● WHAT THE EXERCISE ASKS: Within the listing below, the lines to output run from the one containing "red line: (830, 192) -> (720, 163), moved" through the one containing "red triangle: (103, 81) -> (72, 80), moved"; copy them exactly and nothing else.

================================

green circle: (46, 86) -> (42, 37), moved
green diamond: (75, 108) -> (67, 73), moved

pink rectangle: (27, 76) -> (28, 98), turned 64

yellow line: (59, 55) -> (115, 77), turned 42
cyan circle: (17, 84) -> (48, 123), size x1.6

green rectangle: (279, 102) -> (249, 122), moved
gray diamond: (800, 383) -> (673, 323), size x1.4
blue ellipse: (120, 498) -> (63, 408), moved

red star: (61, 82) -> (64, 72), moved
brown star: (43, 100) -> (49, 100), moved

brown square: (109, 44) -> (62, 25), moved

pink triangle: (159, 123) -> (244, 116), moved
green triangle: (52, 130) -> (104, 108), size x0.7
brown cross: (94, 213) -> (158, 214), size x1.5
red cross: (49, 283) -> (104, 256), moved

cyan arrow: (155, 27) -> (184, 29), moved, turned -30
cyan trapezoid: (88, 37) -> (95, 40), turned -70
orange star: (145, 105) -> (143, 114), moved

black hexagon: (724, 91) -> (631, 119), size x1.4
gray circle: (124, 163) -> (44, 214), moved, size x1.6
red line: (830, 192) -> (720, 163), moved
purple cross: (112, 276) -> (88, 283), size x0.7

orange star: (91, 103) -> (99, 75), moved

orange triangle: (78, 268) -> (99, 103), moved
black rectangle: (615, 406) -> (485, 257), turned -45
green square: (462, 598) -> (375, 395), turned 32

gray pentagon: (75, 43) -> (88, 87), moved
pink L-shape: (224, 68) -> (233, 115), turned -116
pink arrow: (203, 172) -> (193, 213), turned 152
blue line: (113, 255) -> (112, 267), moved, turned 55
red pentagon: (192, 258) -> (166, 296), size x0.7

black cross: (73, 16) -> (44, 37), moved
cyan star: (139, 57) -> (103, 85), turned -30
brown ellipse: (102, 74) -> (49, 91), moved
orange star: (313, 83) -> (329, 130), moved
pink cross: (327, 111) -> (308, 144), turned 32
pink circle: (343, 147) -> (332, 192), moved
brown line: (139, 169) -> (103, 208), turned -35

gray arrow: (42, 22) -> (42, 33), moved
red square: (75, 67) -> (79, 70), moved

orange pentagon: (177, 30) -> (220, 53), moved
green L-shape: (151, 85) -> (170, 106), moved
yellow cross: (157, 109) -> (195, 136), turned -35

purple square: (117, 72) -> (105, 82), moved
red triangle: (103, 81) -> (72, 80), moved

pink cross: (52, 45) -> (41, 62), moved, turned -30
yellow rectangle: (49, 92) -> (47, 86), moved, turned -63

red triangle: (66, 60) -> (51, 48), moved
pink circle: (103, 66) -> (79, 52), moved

================================

● TASK SOLUTION:
red line: (830, 192) -> (720, 163), moved
purple cross: (112, 276) -> (88, 283), size x0.7

orange star: (91, 103) -> (99, 75), moved

orange triangle: (78, 268) -> (99, 103), moved
black rectangle: (615, 406) -> (485, 257), turned -45
green square: (462, 598) -> (375, 395), turned 32

gray pentagon: (75, 43) -> (88, 87), moved
pink L-shape: (224, 68) -> (233, 115), turned -116
pink arrow: (203, 172) -> (193, 213), turned 152
blue line: (113, 255) -> (112, 267), moved, turned 55
red pentagon: (192, 258) -> (166, 296), size x0.7

black cross: (73, 16) -> (44, 37), moved
cyan star: (139, 57) -> (103, 85), turned -30
brown ellipse: (102, 74) -> (49, 91), moved
orange star: (313, 83) -> (329, 130), moved
pink cross: (327, 111) -> (308, 144), turned 32
pink circle: (343, 147) -> (332, 192), moved
brown line: (139, 169) -> (103, 208), turned -35

gray arrow: (42, 22) -> (42, 33), moved
red square: (75, 67) -> (79, 70), moved

orange pentagon: (177, 30) -> (220, 53), moved
green L-shape: (151, 85) -> (170, 106), moved
yellow cross: (157, 109) -> (195, 136), turned -35

purple square: (117, 72) -> (105, 82), moved
red triangle: (103, 81) -> (72, 80), moved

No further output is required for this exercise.